— Problem details —
Restate every line of the data word for word, except for the images.

— Excerpts from a dataset —
▬▬▬

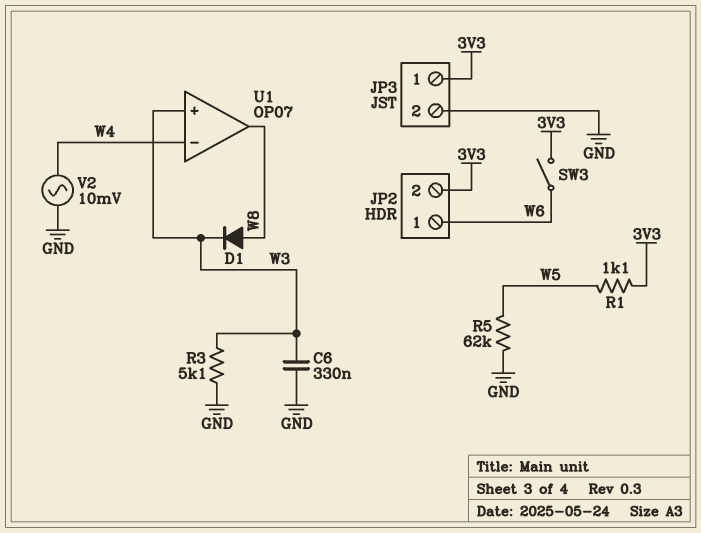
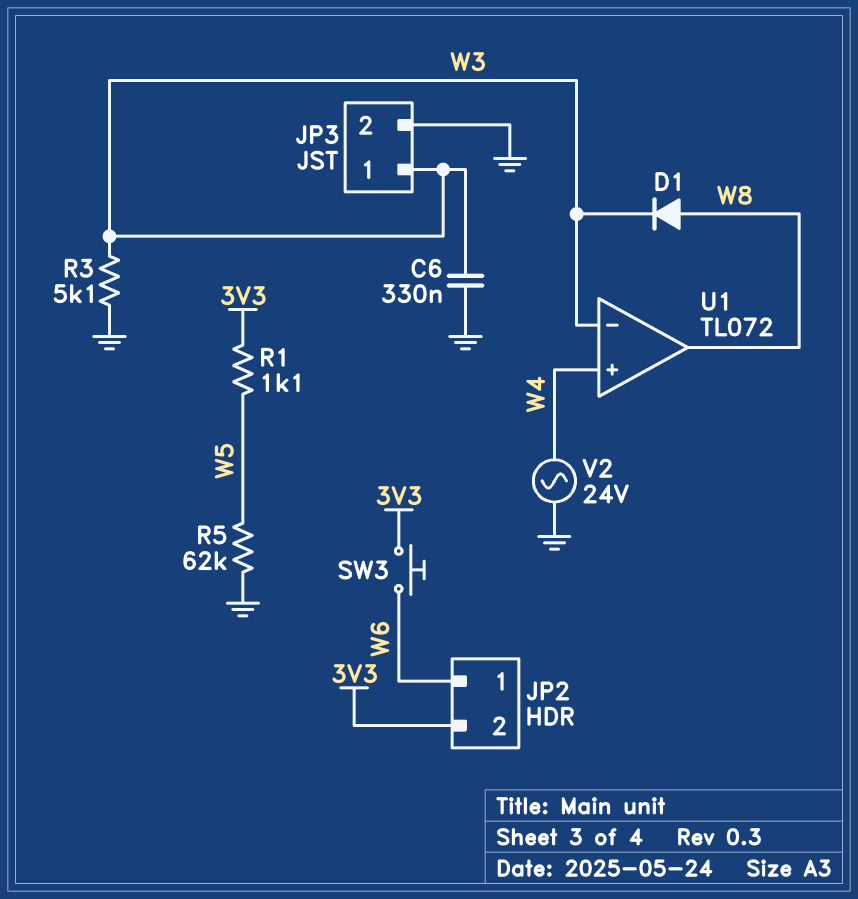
JP3 pin 1: 3V3 -> W3
SW3: switch (3V3, W6) -> button (3V3, W6)
U1: OP07 -> TL072
U1 pin in+: W3 -> W4
U1 pin in-: W4 -> W3
V2: AC 10mV (GND, W4) -> AC 24V (GND, W4)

▬▬▬

— Answer to this exercise —
JP3 pin 1: 3V3 -> W3
SW3: switch (3V3, W6) -> button (3V3, W6)
U1: OP07 -> TL072
U1 pin in+: W3 -> W4
U1 pin in-: W4 -> W3
V2: AC 10mV (GND, W4) -> AC 24V (GND, W4)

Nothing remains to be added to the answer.